Stated exercise: Reproduce the rows below verbatim, starting with the first row and ending with the line that contains "95: 12:46 -> 10:22", including both.

Data lines:
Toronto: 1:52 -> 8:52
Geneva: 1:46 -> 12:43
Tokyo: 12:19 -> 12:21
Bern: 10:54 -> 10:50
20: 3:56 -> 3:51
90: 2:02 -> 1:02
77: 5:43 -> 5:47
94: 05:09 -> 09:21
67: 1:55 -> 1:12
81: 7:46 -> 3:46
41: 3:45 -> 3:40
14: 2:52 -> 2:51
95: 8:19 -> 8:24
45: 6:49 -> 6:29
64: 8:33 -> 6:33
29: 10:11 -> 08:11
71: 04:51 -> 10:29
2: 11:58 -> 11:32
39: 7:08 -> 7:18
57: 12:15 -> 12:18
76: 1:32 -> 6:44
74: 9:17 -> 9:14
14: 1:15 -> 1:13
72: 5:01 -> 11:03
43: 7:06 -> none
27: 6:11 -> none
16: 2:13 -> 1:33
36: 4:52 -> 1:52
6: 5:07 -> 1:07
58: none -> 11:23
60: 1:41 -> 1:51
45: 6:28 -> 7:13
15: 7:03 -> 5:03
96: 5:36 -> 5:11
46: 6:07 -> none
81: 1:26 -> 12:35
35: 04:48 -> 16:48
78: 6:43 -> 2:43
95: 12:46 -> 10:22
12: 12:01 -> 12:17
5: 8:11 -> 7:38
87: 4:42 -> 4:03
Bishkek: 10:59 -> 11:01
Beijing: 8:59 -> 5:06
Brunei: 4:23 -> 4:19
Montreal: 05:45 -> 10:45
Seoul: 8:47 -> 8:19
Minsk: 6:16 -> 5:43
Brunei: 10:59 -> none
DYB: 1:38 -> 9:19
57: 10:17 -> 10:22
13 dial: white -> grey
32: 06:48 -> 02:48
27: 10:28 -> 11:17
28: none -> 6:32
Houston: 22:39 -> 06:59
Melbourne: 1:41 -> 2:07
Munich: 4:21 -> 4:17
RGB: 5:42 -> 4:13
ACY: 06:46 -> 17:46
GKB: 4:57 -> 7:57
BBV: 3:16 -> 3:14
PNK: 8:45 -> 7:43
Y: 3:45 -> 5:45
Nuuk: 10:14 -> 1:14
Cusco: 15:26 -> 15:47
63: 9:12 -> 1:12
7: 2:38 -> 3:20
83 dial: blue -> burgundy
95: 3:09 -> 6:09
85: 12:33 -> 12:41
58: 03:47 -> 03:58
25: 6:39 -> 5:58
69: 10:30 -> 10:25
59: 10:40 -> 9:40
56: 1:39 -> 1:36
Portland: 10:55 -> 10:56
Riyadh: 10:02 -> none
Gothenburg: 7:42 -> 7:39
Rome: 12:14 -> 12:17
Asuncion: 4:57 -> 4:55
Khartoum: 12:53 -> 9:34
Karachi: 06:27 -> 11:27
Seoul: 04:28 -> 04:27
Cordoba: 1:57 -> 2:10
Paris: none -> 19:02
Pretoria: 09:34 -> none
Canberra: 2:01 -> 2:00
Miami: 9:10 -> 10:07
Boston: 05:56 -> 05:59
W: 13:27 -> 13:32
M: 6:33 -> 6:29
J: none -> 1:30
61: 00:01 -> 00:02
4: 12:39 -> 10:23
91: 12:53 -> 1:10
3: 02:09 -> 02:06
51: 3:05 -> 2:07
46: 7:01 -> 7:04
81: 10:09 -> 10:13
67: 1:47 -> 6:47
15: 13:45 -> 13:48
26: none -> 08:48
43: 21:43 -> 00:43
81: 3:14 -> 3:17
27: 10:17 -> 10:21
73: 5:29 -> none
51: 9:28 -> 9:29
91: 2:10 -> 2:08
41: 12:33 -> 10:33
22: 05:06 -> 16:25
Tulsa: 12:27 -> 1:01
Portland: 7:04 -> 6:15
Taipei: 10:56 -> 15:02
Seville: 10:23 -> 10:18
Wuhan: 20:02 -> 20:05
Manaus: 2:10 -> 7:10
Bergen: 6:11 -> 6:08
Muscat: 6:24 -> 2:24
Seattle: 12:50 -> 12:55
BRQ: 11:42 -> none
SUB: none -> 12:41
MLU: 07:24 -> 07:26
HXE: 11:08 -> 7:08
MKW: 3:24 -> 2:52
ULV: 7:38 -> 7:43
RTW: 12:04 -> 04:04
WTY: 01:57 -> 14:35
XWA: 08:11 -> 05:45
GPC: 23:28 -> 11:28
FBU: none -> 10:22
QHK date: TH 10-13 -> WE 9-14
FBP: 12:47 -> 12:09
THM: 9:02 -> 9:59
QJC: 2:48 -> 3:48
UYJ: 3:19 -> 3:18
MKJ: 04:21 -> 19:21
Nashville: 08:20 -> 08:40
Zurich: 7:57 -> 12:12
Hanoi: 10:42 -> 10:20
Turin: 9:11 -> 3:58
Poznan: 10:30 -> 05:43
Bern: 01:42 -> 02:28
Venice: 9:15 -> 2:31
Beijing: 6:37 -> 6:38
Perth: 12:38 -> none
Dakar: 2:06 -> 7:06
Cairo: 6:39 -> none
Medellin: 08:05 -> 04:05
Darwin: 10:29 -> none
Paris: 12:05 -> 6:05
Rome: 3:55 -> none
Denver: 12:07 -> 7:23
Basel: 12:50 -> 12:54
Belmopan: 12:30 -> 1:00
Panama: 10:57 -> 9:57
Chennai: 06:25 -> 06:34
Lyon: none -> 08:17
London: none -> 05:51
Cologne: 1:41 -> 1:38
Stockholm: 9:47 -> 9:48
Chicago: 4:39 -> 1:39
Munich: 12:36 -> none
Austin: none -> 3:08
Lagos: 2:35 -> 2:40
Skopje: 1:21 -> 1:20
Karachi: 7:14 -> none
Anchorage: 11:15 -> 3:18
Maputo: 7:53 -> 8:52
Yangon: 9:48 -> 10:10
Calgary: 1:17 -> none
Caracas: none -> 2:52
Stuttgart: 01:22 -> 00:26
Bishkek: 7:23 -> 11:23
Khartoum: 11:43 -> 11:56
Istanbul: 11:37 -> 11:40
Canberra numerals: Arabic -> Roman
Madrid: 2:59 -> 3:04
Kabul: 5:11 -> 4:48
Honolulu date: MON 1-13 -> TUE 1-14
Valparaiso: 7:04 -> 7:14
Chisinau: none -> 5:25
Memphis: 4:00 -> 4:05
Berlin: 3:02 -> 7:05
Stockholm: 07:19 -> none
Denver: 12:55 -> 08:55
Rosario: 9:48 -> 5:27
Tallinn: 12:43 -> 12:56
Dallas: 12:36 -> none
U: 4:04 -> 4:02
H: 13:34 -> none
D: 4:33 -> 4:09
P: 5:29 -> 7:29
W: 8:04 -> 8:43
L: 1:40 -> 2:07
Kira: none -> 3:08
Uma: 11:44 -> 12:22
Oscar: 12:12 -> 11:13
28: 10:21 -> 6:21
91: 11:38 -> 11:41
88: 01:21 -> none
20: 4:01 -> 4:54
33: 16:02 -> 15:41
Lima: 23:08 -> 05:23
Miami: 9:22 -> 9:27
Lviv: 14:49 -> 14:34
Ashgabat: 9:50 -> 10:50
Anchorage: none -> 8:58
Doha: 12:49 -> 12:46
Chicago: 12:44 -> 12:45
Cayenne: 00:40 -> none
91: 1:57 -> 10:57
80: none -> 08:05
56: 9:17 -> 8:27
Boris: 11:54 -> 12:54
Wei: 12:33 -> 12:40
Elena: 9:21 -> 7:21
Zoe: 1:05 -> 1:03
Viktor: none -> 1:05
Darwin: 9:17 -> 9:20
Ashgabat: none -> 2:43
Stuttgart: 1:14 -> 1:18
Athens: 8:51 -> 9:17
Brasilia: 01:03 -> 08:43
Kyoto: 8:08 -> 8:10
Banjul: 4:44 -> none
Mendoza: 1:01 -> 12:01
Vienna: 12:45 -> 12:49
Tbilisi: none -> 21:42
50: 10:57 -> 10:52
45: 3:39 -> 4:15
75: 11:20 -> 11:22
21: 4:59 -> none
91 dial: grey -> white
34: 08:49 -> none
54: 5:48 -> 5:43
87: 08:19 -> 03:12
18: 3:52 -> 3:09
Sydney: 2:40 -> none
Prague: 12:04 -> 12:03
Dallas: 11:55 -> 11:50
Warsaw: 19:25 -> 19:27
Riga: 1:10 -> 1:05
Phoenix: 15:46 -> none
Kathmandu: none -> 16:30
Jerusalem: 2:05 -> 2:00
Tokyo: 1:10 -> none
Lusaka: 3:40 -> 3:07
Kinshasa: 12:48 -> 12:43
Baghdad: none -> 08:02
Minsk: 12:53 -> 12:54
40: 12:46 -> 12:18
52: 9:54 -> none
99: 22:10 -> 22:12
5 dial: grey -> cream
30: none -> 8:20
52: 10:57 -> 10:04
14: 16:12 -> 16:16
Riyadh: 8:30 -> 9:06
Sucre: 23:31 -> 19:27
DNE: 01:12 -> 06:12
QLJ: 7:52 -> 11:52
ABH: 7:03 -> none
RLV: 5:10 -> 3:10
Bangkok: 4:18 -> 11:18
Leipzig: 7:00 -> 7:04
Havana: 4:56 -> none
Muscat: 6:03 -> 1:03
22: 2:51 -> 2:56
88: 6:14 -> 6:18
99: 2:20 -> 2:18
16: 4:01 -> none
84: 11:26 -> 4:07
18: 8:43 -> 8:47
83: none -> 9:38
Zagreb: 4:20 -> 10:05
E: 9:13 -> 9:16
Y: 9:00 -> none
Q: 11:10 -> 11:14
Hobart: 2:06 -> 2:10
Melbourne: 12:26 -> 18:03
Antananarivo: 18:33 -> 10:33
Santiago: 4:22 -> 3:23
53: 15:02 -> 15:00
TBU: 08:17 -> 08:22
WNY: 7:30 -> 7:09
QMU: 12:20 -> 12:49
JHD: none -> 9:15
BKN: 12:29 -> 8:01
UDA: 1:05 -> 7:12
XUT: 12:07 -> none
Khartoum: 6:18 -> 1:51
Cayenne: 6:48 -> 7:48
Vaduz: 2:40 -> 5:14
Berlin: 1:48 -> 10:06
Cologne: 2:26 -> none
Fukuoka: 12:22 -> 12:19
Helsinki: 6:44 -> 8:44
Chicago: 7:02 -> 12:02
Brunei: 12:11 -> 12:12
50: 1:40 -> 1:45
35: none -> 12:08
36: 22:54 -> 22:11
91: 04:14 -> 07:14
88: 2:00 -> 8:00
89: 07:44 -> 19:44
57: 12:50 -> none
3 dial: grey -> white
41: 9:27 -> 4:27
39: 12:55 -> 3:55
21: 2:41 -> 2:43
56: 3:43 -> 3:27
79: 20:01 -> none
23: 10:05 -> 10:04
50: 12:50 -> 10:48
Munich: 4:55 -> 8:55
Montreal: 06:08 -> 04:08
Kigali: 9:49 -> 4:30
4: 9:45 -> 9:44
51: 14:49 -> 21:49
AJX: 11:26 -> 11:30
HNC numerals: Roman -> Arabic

Answer to the exercise:
Toronto: 1:52 -> 8:52
Geneva: 1:46 -> 12:43
Tokyo: 12:19 -> 12:21
Bern: 10:54 -> 10:50
20: 3:56 -> 3:51
90: 2:02 -> 1:02
77: 5:43 -> 5:47
94: 05:09 -> 09:21
67: 1:55 -> 1:12
81: 7:46 -> 3:46
41: 3:45 -> 3:40
14: 2:52 -> 2:51
95: 8:19 -> 8:24
45: 6:49 -> 6:29
64: 8:33 -> 6:33
29: 10:11 -> 08:11
71: 04:51 -> 10:29
2: 11:58 -> 11:32
39: 7:08 -> 7:18
57: 12:15 -> 12:18
76: 1:32 -> 6:44
74: 9:17 -> 9:14
14: 1:15 -> 1:13
72: 5:01 -> 11:03
43: 7:06 -> none
27: 6:11 -> none
16: 2:13 -> 1:33
36: 4:52 -> 1:52
6: 5:07 -> 1:07
58: none -> 11:23
60: 1:41 -> 1:51
45: 6:28 -> 7:13
15: 7:03 -> 5:03
96: 5:36 -> 5:11
46: 6:07 -> none
81: 1:26 -> 12:35
35: 04:48 -> 16:48
78: 6:43 -> 2:43
95: 12:46 -> 10:22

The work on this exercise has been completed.